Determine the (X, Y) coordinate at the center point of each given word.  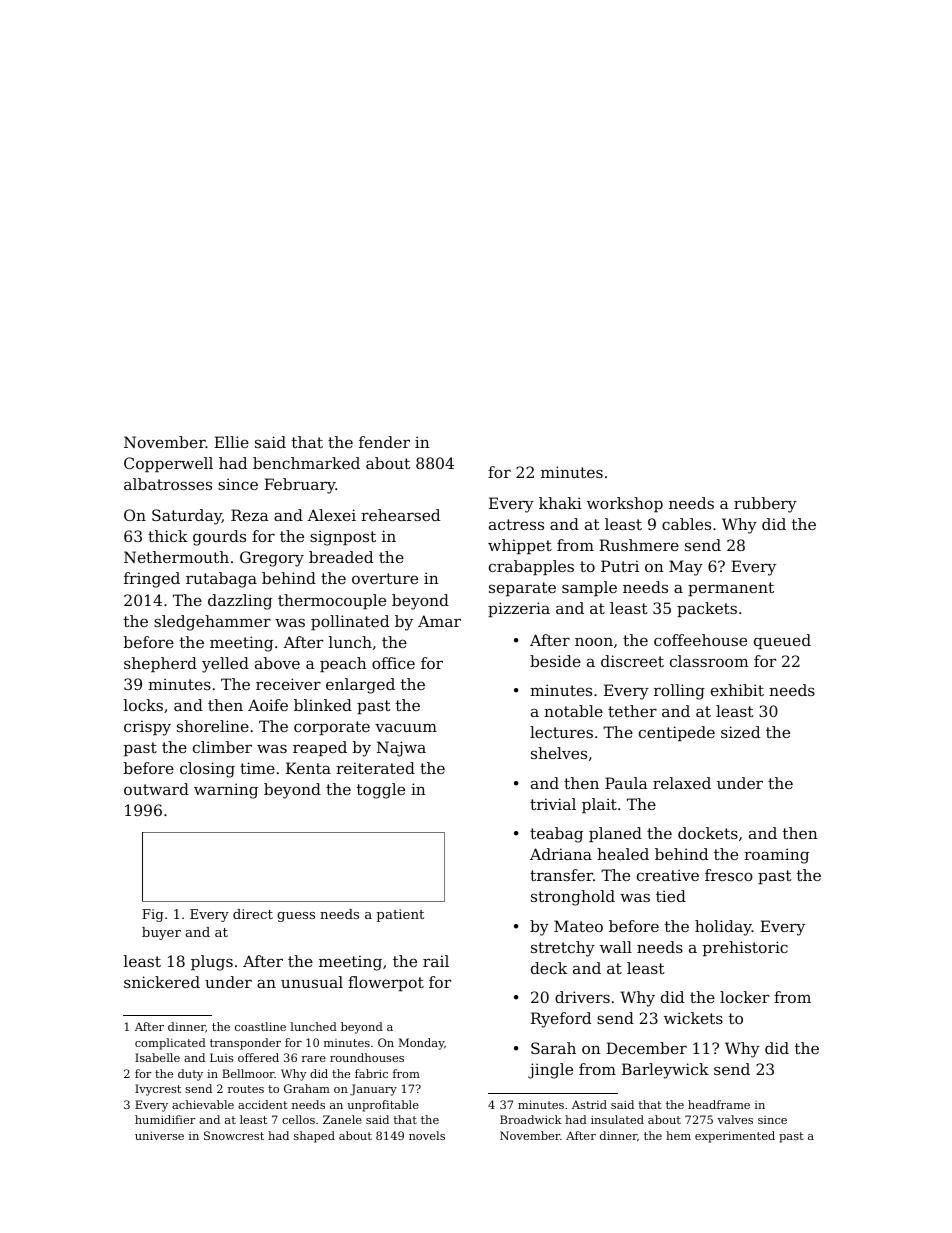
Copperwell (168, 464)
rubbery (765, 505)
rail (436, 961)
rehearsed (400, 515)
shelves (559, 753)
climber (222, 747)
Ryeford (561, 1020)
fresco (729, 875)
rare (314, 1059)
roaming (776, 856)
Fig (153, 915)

════

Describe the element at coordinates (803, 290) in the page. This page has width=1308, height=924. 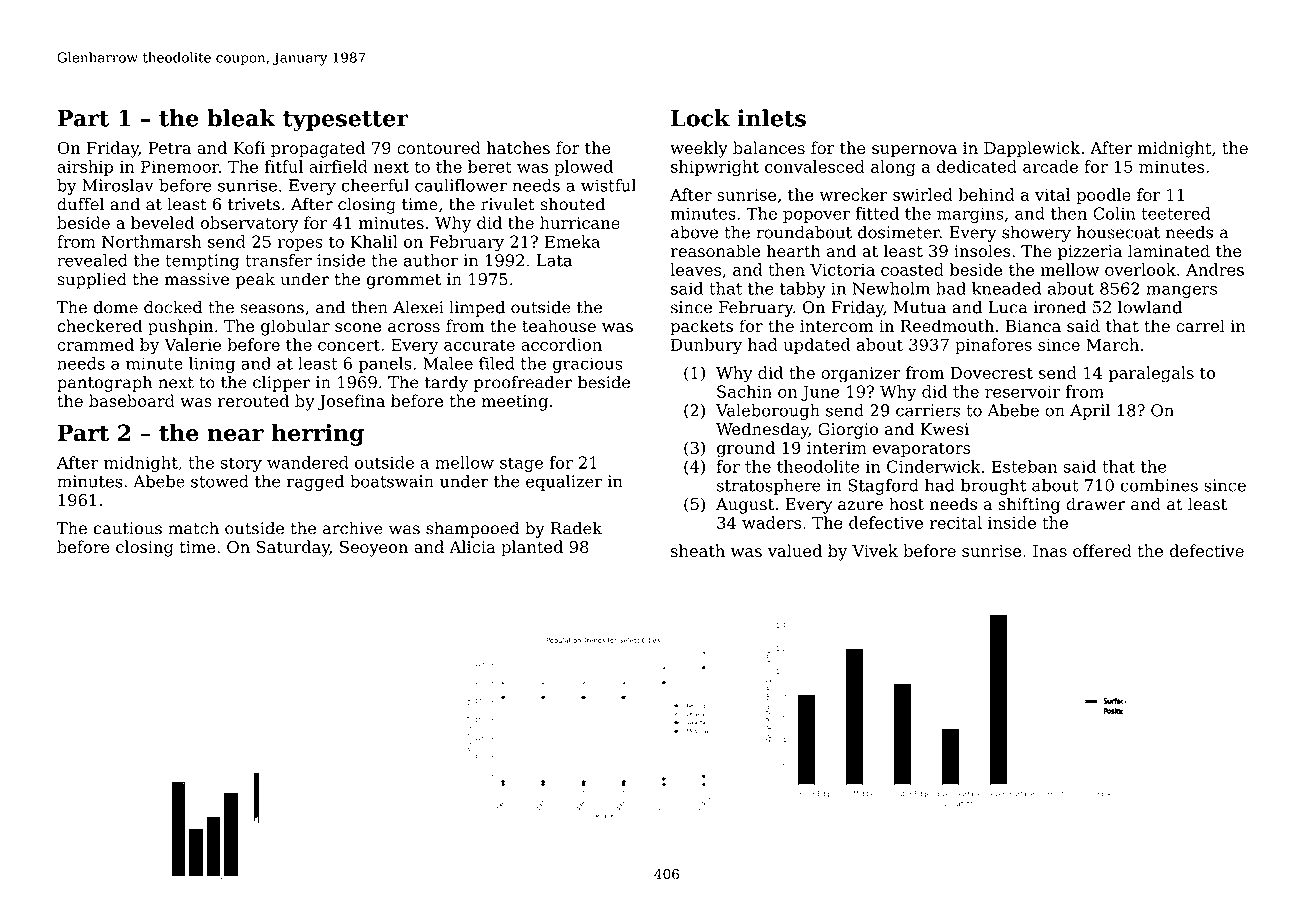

════

**What you will do**
Copy out everything from the line containing "Determine the (X, Y)" down to the line containing "Fig (153, 915)", including both of those lines, and leave the pictures out of your answer.

**Response to the exercise**
Determine the (X, Y) coordinate at the center point of each given word.  
Copperwell (168, 464)
rubbery (765, 505)
rail (436, 961)
rehearsed (400, 515)
shelves (559, 753)
climber (222, 747)
Ryeford (561, 1020)
fresco (729, 875)
rare (314, 1059)
roaming (776, 856)
Fig (153, 915)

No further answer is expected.